Source data:

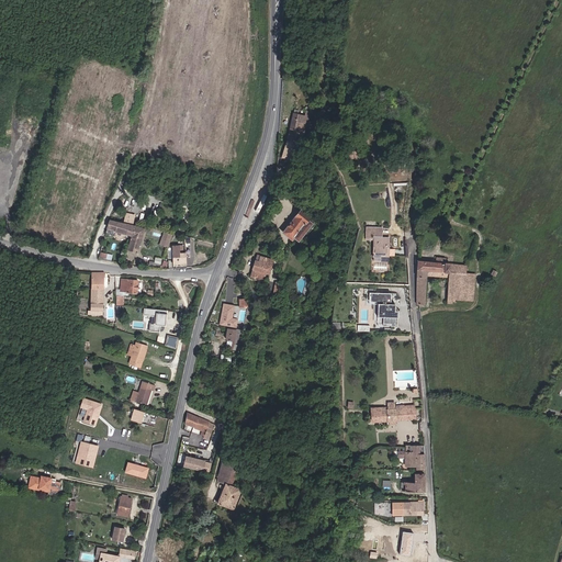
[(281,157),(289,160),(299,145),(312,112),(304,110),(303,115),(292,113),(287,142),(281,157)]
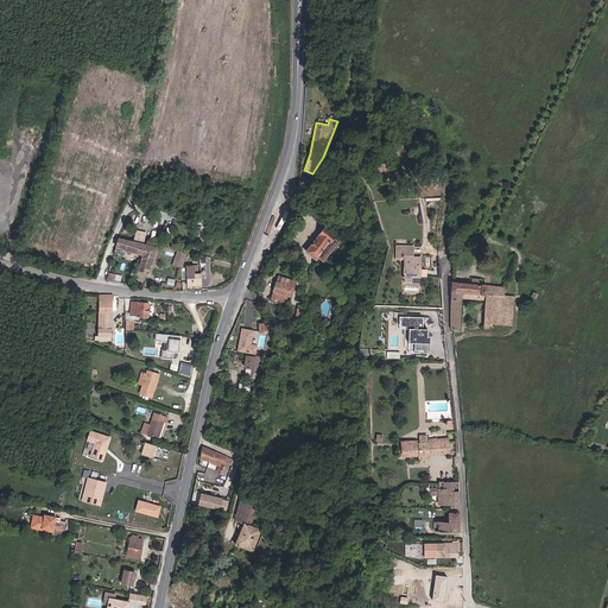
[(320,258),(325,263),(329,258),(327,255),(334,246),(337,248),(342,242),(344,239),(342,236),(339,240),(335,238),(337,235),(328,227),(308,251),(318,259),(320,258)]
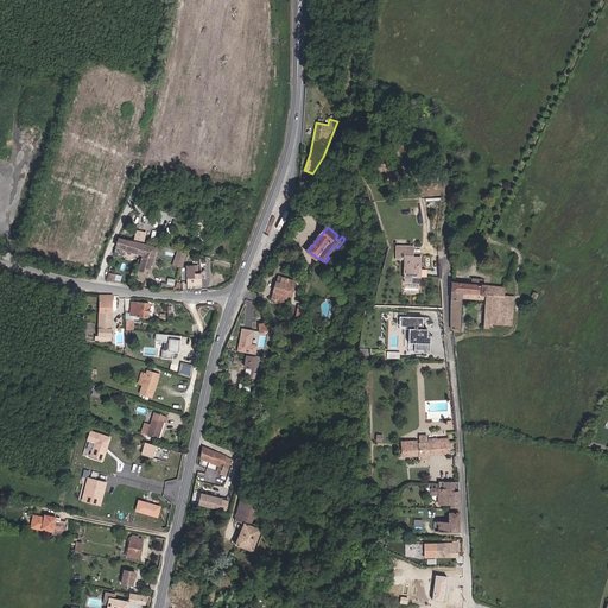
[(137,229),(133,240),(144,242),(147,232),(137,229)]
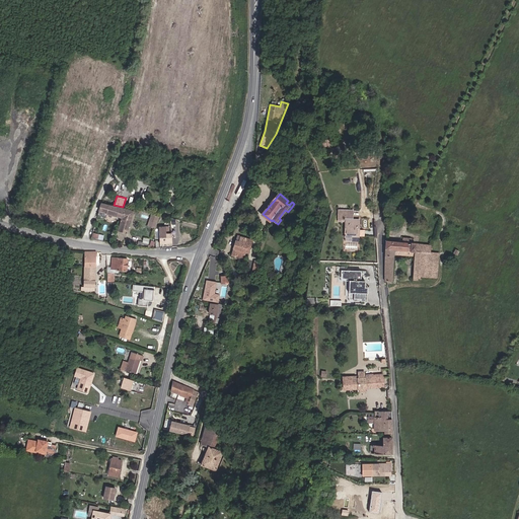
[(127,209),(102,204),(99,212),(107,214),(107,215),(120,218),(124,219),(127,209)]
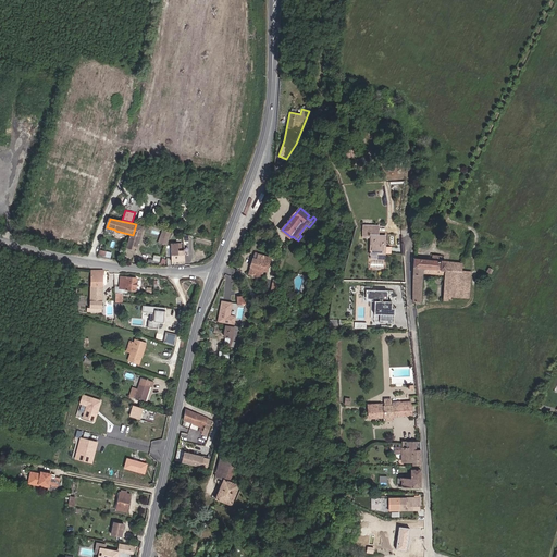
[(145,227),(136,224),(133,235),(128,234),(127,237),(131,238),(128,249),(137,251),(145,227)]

▸ Directions for this task
Restate each line above exactly, keeping pictures out.

▸ Finished task
[(281,157),(289,160),(299,145),(312,112),(304,110),(303,115),(292,113),(287,142),(281,157)]
[(320,258),(325,263),(329,258),(327,255),(334,246),(337,248),(342,242),(344,239),(342,236),(339,240),(335,238),(337,235),(328,227),(308,251),(318,259),(320,258)]
[(137,229),(133,240),(144,242),(147,232),(137,229)]
[(127,209),(102,204),(99,212),(107,214),(107,215),(120,218),(124,219),(127,209)]
[(145,227),(136,224),(133,235),(128,234),(127,237),(131,238),(128,249),(137,251),(145,227)]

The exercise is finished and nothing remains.